*Object tracking records*
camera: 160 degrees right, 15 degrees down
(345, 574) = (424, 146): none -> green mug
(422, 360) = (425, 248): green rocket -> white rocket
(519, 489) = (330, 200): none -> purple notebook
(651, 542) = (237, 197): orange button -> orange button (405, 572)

---

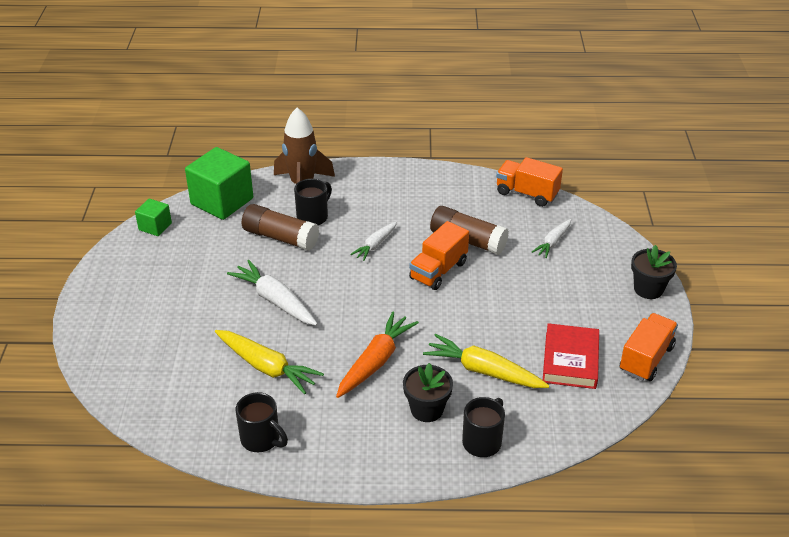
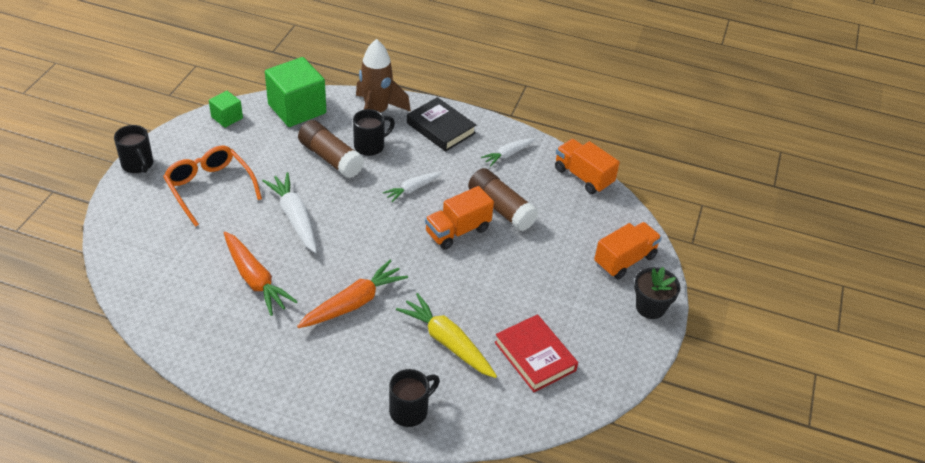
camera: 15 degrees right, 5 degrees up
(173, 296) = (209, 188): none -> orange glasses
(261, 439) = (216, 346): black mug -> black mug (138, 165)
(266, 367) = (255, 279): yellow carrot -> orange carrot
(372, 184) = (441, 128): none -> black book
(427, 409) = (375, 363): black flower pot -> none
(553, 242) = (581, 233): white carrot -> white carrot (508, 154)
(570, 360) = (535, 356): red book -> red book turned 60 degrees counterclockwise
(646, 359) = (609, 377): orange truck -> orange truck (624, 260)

*GOAL OF THE EXERCISE*
Within the records above, count each line holding "white". Write down only the number.

*WRITTEN SOLUTION*
2